━━━ Provided material

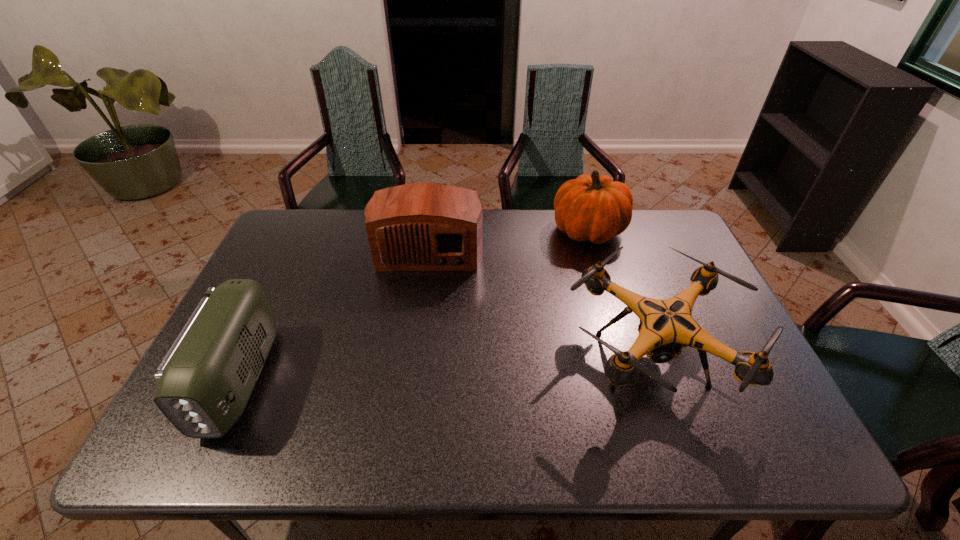
In order to click on drone located in the near edge section of the desktop in this screenshot , I will do `click(666, 326)`.

This screenshot has width=960, height=540. In order to click on radio_receiver that is at the near edge in this screenshot , I will do `click(204, 382)`.

Where is `object that is at the left edge`? object that is at the left edge is located at coordinates (204, 382).

I want to click on object that is at the right edge, so click(x=666, y=326).

Locate an element on the screen. object that is at the near left corner is located at coordinates (204, 382).

Locate an element on the screen. object located in the near right corner section of the desktop is located at coordinates 666,326.

This screenshot has height=540, width=960. I want to click on vacant space at the far edge, so 344,225.

The height and width of the screenshot is (540, 960). I want to click on vacant space at the left edge of the desktop, so click(284, 273).

Locate an element on the screen. This screenshot has width=960, height=540. vacant region at the right edge of the desktop is located at coordinates (659, 269).

This screenshot has width=960, height=540. In the image, there is a desktop. Find the location of `vacant space at the far right corner`. vacant space at the far right corner is located at coordinates (655, 217).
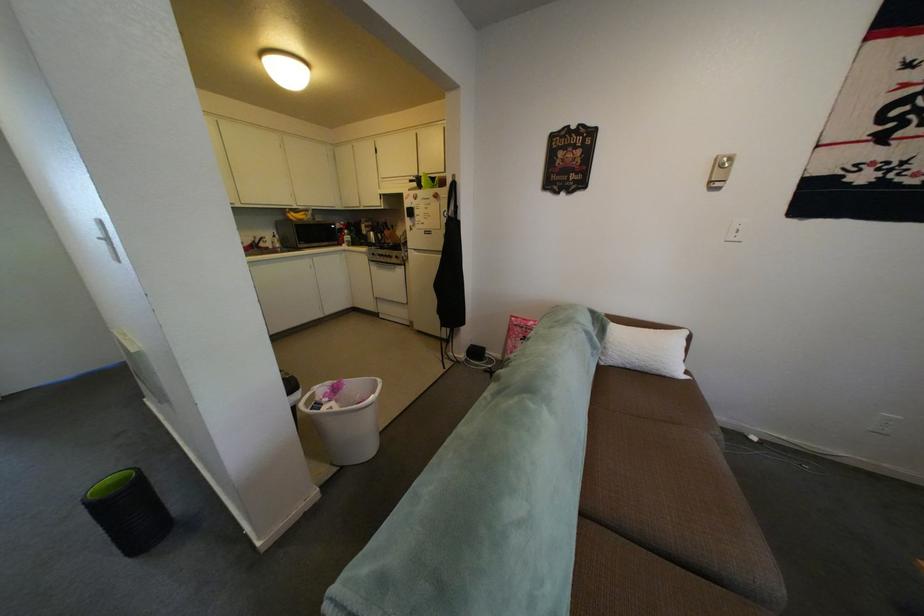
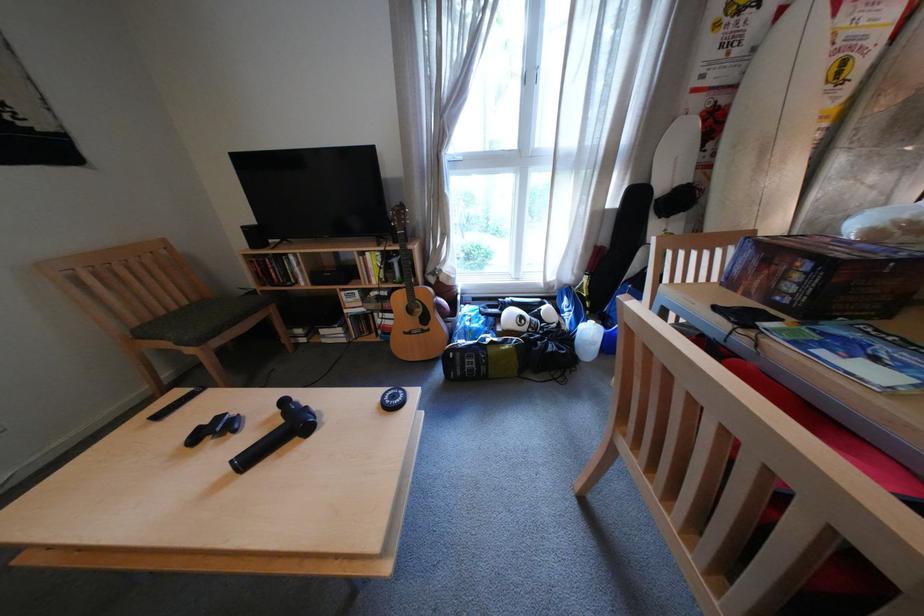
First-person continuous shooting, in which direction is the camera rotating?

Result: The camera's rotation is toward right-down.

━━━━━━

Copy out the rows word for word, from the line with "I want to click on object" to the line with "Locate an element on the screen. object that", including both of those lines.

_Answer to this problem_
I want to click on object that is at the right edge, so click(x=666, y=326).

Locate an element on the screen. object that is at the near left corner is located at coordinates (204, 382).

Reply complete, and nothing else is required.